▶ _To do_:
Retype the data exactly, leaving nothing out.

▶ _Material supplied_:
=== Section Start ===
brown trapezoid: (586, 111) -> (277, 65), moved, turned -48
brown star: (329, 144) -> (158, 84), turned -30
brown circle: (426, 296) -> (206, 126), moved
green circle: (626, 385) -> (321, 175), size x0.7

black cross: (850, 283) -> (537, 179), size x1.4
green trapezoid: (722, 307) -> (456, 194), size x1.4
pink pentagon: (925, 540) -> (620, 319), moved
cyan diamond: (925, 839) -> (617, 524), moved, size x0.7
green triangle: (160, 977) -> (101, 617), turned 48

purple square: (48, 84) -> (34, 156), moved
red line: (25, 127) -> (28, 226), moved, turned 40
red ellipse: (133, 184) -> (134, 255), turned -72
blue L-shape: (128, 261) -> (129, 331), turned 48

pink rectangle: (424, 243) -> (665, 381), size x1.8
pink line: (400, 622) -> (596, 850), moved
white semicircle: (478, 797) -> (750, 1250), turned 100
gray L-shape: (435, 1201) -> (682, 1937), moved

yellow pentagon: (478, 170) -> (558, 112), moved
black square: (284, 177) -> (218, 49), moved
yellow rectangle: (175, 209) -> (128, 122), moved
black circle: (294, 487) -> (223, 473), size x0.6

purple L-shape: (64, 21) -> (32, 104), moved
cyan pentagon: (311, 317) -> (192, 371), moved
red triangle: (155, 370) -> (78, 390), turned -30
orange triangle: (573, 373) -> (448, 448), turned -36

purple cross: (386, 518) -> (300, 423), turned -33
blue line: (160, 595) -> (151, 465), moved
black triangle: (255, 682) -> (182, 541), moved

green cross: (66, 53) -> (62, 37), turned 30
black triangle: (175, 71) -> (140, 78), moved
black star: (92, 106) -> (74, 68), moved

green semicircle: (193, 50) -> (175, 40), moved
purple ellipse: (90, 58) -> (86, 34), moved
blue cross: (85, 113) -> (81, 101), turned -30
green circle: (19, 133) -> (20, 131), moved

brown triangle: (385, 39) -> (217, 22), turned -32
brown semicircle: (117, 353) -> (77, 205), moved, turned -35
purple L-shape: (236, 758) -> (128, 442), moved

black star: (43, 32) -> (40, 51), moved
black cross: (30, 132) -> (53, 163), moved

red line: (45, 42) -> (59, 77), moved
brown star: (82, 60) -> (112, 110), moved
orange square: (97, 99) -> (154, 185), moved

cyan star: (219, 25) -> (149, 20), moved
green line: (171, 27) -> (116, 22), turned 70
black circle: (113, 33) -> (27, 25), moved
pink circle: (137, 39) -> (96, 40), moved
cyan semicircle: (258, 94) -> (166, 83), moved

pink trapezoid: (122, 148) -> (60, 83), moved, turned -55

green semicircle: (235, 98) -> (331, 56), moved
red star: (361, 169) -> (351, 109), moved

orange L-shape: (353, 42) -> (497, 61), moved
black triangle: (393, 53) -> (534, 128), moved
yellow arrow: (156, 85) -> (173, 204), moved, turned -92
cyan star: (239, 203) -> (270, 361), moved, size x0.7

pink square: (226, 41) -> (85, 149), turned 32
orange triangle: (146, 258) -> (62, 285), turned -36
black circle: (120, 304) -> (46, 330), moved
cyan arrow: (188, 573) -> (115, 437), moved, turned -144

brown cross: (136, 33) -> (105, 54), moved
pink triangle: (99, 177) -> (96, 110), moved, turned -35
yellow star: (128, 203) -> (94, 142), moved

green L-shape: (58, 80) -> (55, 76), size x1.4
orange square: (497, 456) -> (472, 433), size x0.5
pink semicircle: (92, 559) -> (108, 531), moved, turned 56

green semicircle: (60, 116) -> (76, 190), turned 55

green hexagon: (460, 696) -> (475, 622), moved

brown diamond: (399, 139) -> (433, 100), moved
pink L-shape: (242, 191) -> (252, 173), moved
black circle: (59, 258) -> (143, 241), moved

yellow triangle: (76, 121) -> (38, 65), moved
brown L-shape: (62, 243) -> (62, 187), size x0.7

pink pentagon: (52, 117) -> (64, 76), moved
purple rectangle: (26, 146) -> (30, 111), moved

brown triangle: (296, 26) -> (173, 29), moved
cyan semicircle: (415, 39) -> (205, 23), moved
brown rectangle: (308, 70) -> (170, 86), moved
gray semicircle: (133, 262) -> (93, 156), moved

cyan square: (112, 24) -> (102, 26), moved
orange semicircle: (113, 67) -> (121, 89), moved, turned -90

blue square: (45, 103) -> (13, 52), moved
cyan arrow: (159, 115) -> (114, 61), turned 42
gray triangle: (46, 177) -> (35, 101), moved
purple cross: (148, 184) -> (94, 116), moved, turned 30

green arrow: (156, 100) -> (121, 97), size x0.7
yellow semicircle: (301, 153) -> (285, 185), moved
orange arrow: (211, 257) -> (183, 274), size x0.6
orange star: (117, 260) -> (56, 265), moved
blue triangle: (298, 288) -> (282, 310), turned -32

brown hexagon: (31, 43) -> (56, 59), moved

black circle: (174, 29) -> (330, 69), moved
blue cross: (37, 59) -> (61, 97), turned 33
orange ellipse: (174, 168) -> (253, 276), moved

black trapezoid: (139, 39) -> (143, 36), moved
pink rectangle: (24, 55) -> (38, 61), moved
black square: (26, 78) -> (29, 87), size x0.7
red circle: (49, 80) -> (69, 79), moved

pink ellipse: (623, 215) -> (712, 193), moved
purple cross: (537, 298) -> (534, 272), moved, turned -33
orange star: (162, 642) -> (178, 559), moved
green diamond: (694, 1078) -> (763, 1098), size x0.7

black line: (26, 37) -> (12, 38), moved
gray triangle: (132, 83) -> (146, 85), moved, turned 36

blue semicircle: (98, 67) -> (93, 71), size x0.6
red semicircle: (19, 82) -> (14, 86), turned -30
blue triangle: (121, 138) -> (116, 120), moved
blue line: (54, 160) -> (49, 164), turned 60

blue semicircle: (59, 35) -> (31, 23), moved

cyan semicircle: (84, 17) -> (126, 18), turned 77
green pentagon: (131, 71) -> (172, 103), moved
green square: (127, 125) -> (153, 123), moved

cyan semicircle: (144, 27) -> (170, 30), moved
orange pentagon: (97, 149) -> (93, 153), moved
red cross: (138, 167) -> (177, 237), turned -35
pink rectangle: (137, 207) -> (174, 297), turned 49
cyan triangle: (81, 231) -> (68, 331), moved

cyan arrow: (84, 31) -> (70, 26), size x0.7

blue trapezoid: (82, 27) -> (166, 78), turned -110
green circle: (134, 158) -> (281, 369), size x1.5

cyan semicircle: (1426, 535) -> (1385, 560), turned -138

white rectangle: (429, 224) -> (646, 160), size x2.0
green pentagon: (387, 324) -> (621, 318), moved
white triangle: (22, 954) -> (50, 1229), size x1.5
=== Section End ===
▶ _Response area_:
brown trapezoid: (586, 111) -> (277, 65), moved, turned -48
brown star: (329, 144) -> (158, 84), turned -30
brown circle: (426, 296) -> (206, 126), moved
green circle: (626, 385) -> (321, 175), size x0.7

black cross: (850, 283) -> (537, 179), size x1.4
green trapezoid: (722, 307) -> (456, 194), size x1.4
pink pentagon: (925, 540) -> (620, 319), moved
cyan diamond: (925, 839) -> (617, 524), moved, size x0.7
green triangle: (160, 977) -> (101, 617), turned 48

purple square: (48, 84) -> (34, 156), moved
red line: (25, 127) -> (28, 226), moved, turned 40
red ellipse: (133, 184) -> (134, 255), turned -72
blue L-shape: (128, 261) -> (129, 331), turned 48

pink rectangle: (424, 243) -> (665, 381), size x1.8
pink line: (400, 622) -> (596, 850), moved
white semicircle: (478, 797) -> (750, 1250), turned 100
gray L-shape: (435, 1201) -> (682, 1937), moved

yellow pentagon: (478, 170) -> (558, 112), moved
black square: (284, 177) -> (218, 49), moved
yellow rectangle: (175, 209) -> (128, 122), moved
black circle: (294, 487) -> (223, 473), size x0.6

purple L-shape: (64, 21) -> (32, 104), moved
cyan pentagon: (311, 317) -> (192, 371), moved
red triangle: (155, 370) -> (78, 390), turned -30
orange triangle: (573, 373) -> (448, 448), turned -36

purple cross: (386, 518) -> (300, 423), turned -33
blue line: (160, 595) -> (151, 465), moved
black triangle: (255, 682) -> (182, 541), moved

green cross: (66, 53) -> (62, 37), turned 30
black triangle: (175, 71) -> (140, 78), moved
black star: (92, 106) -> (74, 68), moved

green semicircle: (193, 50) -> (175, 40), moved
purple ellipse: (90, 58) -> (86, 34), moved
blue cross: (85, 113) -> (81, 101), turned -30
green circle: (19, 133) -> (20, 131), moved

brown triangle: (385, 39) -> (217, 22), turned -32
brown semicircle: (117, 353) -> (77, 205), moved, turned -35
purple L-shape: (236, 758) -> (128, 442), moved

black star: (43, 32) -> (40, 51), moved
black cross: (30, 132) -> (53, 163), moved

red line: (45, 42) -> (59, 77), moved
brown star: (82, 60) -> (112, 110), moved
orange square: (97, 99) -> (154, 185), moved

cyan star: (219, 25) -> (149, 20), moved
green line: (171, 27) -> (116, 22), turned 70
black circle: (113, 33) -> (27, 25), moved
pink circle: (137, 39) -> (96, 40), moved
cyan semicircle: (258, 94) -> (166, 83), moved

pink trapezoid: (122, 148) -> (60, 83), moved, turned -55

green semicircle: (235, 98) -> (331, 56), moved
red star: (361, 169) -> (351, 109), moved

orange L-shape: (353, 42) -> (497, 61), moved
black triangle: (393, 53) -> (534, 128), moved
yellow arrow: (156, 85) -> (173, 204), moved, turned -92
cyan star: (239, 203) -> (270, 361), moved, size x0.7

pink square: (226, 41) -> (85, 149), turned 32
orange triangle: (146, 258) -> (62, 285), turned -36
black circle: (120, 304) -> (46, 330), moved
cyan arrow: (188, 573) -> (115, 437), moved, turned -144

brown cross: (136, 33) -> (105, 54), moved
pink triangle: (99, 177) -> (96, 110), moved, turned -35
yellow star: (128, 203) -> (94, 142), moved

green L-shape: (58, 80) -> (55, 76), size x1.4
orange square: (497, 456) -> (472, 433), size x0.5
pink semicircle: (92, 559) -> (108, 531), moved, turned 56

green semicircle: (60, 116) -> (76, 190), turned 55

green hexagon: (460, 696) -> (475, 622), moved

brown diamond: (399, 139) -> (433, 100), moved
pink L-shape: (242, 191) -> (252, 173), moved
black circle: (59, 258) -> (143, 241), moved

yellow triangle: (76, 121) -> (38, 65), moved
brown L-shape: (62, 243) -> (62, 187), size x0.7

pink pentagon: (52, 117) -> (64, 76), moved
purple rectangle: (26, 146) -> (30, 111), moved

brown triangle: (296, 26) -> (173, 29), moved
cyan semicircle: (415, 39) -> (205, 23), moved
brown rectangle: (308, 70) -> (170, 86), moved
gray semicircle: (133, 262) -> (93, 156), moved

cyan square: (112, 24) -> (102, 26), moved
orange semicircle: (113, 67) -> (121, 89), moved, turned -90

blue square: (45, 103) -> (13, 52), moved
cyan arrow: (159, 115) -> (114, 61), turned 42
gray triangle: (46, 177) -> (35, 101), moved
purple cross: (148, 184) -> (94, 116), moved, turned 30

green arrow: (156, 100) -> (121, 97), size x0.7
yellow semicircle: (301, 153) -> (285, 185), moved
orange arrow: (211, 257) -> (183, 274), size x0.6
orange star: (117, 260) -> (56, 265), moved
blue triangle: (298, 288) -> (282, 310), turned -32

brown hexagon: (31, 43) -> (56, 59), moved

black circle: (174, 29) -> (330, 69), moved
blue cross: (37, 59) -> (61, 97), turned 33
orange ellipse: (174, 168) -> (253, 276), moved

black trapezoid: (139, 39) -> (143, 36), moved
pink rectangle: (24, 55) -> (38, 61), moved
black square: (26, 78) -> (29, 87), size x0.7
red circle: (49, 80) -> (69, 79), moved

pink ellipse: (623, 215) -> (712, 193), moved
purple cross: (537, 298) -> (534, 272), moved, turned -33
orange star: (162, 642) -> (178, 559), moved
green diamond: (694, 1078) -> (763, 1098), size x0.7

black line: (26, 37) -> (12, 38), moved
gray triangle: (132, 83) -> (146, 85), moved, turned 36

blue semicircle: (98, 67) -> (93, 71), size x0.6
red semicircle: (19, 82) -> (14, 86), turned -30
blue triangle: (121, 138) -> (116, 120), moved
blue line: (54, 160) -> (49, 164), turned 60

blue semicircle: (59, 35) -> (31, 23), moved

cyan semicircle: (84, 17) -> (126, 18), turned 77
green pentagon: (131, 71) -> (172, 103), moved
green square: (127, 125) -> (153, 123), moved

cyan semicircle: (144, 27) -> (170, 30), moved
orange pentagon: (97, 149) -> (93, 153), moved
red cross: (138, 167) -> (177, 237), turned -35
pink rectangle: (137, 207) -> (174, 297), turned 49
cyan triangle: (81, 231) -> (68, 331), moved

cyan arrow: (84, 31) -> (70, 26), size x0.7

blue trapezoid: (82, 27) -> (166, 78), turned -110
green circle: (134, 158) -> (281, 369), size x1.5

cyan semicircle: (1426, 535) -> (1385, 560), turned -138

white rectangle: (429, 224) -> (646, 160), size x2.0
green pentagon: (387, 324) -> (621, 318), moved
white triangle: (22, 954) -> (50, 1229), size x1.5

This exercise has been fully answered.